### Instructions to follow
Retype, character for character, the line containing "IC8: NOT (in" along with each line after it through the end of the data, and only those.

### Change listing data
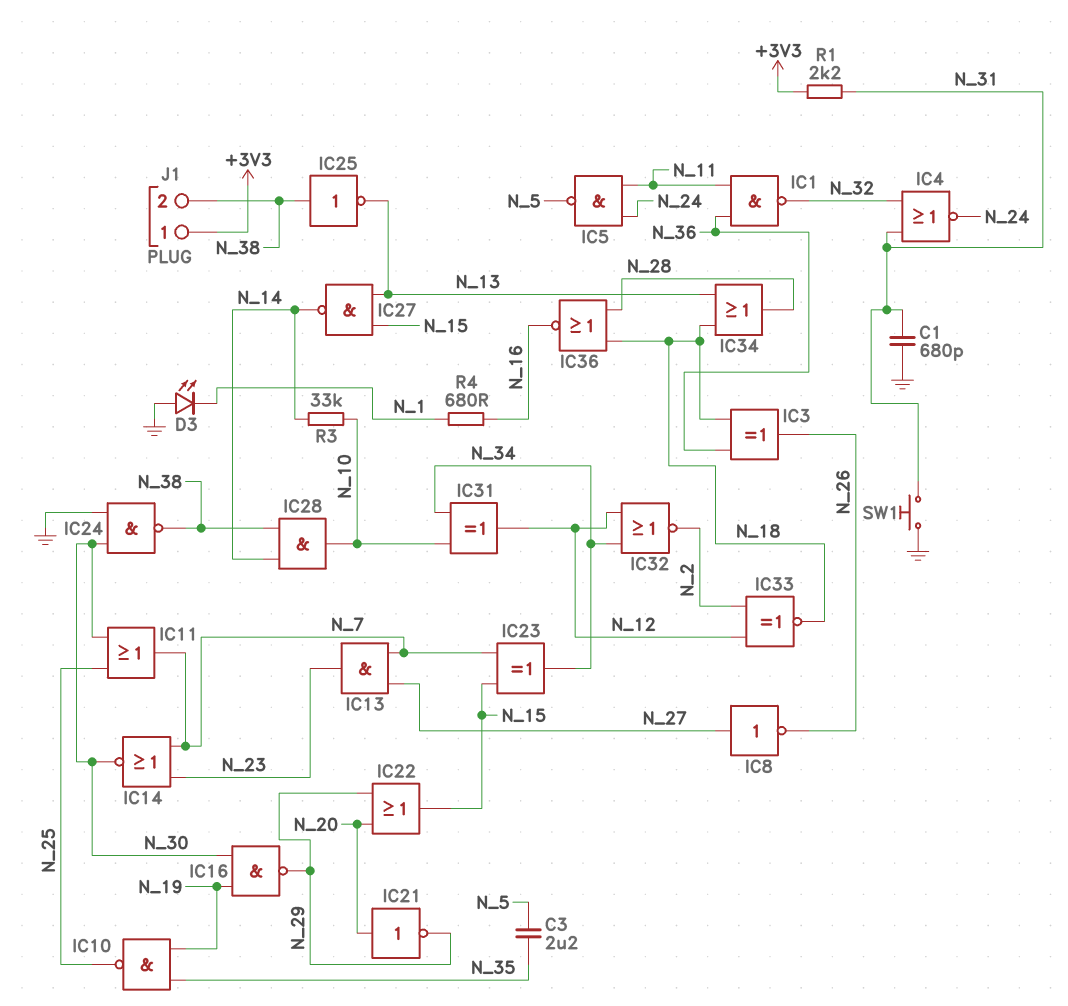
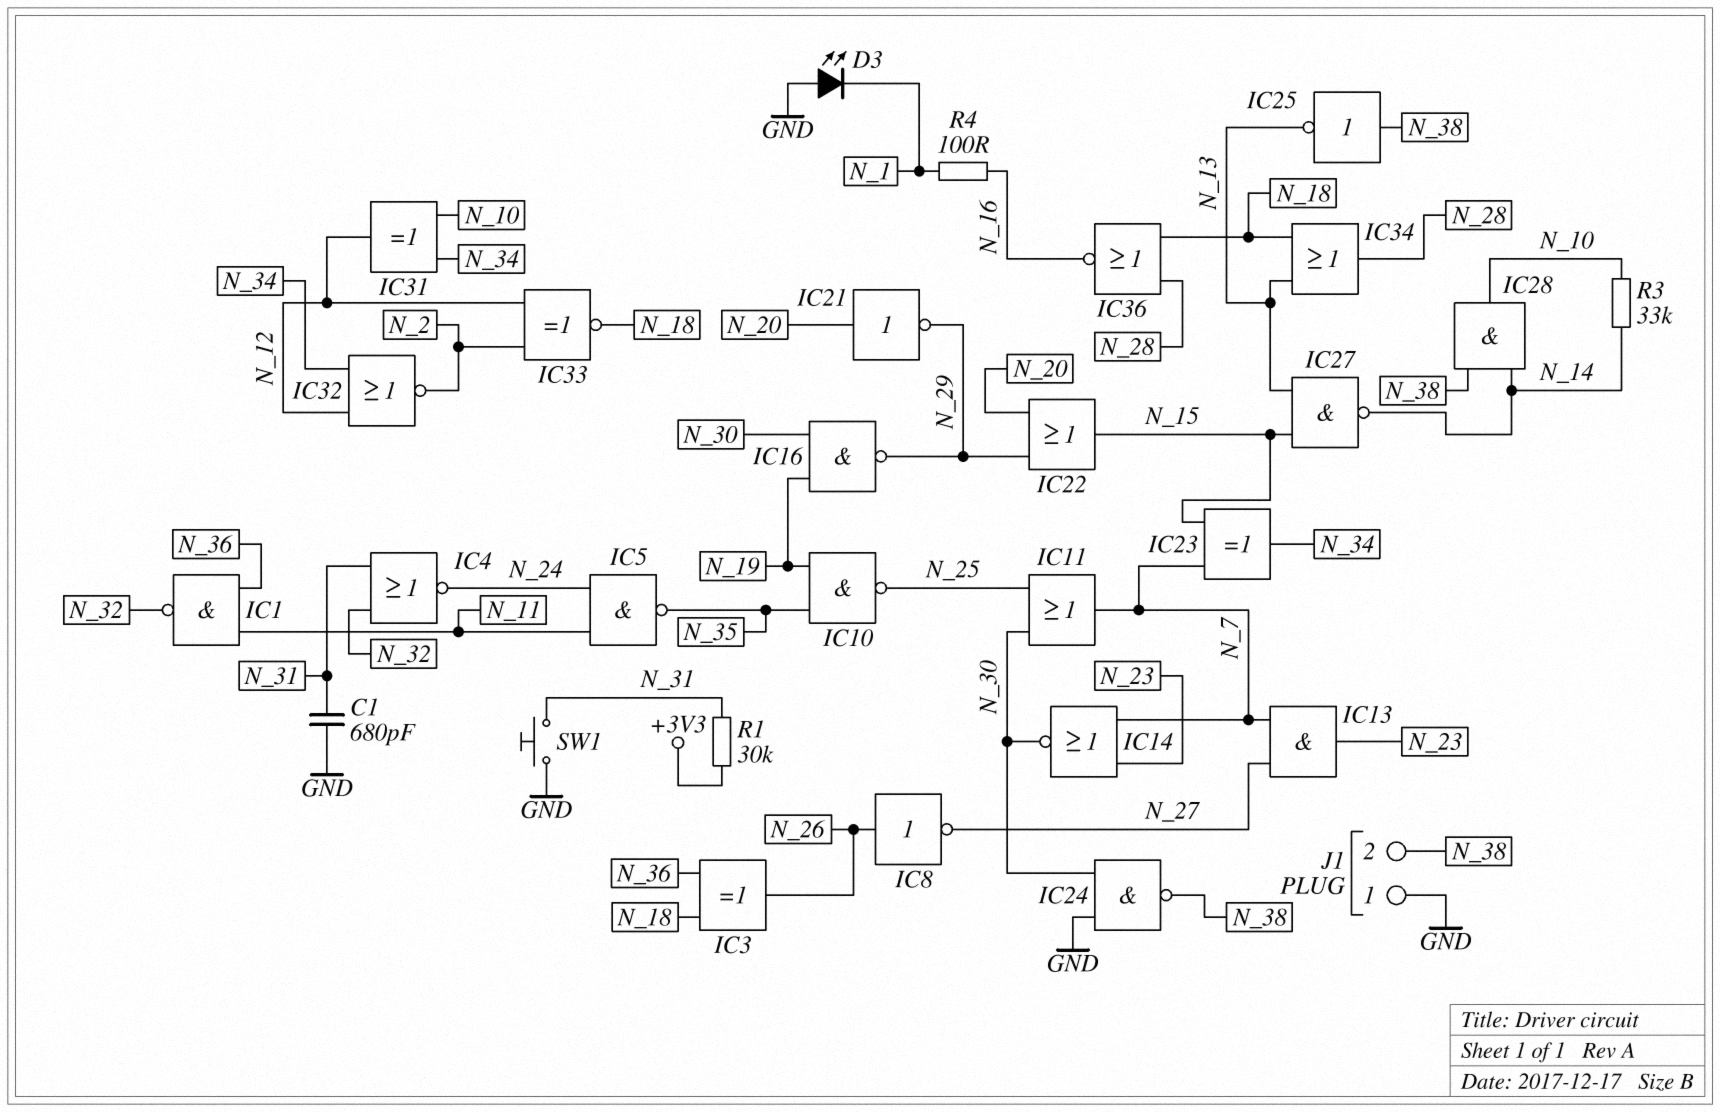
C3: 2.2uF (N_5, N_35) -> none
IC5: NAND (in N_11, in N_24, out N_5) -> NAND (in N_11, in N_24, out N_35)
IC8: NOT (in N_27, out N_26) -> NOT (in N_26, out N_27)
J1 pin 1: +3V3 -> GND
R1: 2.2k (+3V3, N_31) -> 30k (+3V3, N_31)
R4: 680 (N_1, N_16) -> 100 (N_1, N_16)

### Solved exercise
IC8: NOT (in N_27, out N_26) -> NOT (in N_26, out N_27)
J1 pin 1: +3V3 -> GND
R1: 2.2k (+3V3, N_31) -> 30k (+3V3, N_31)
R4: 680 (N_1, N_16) -> 100 (N_1, N_16)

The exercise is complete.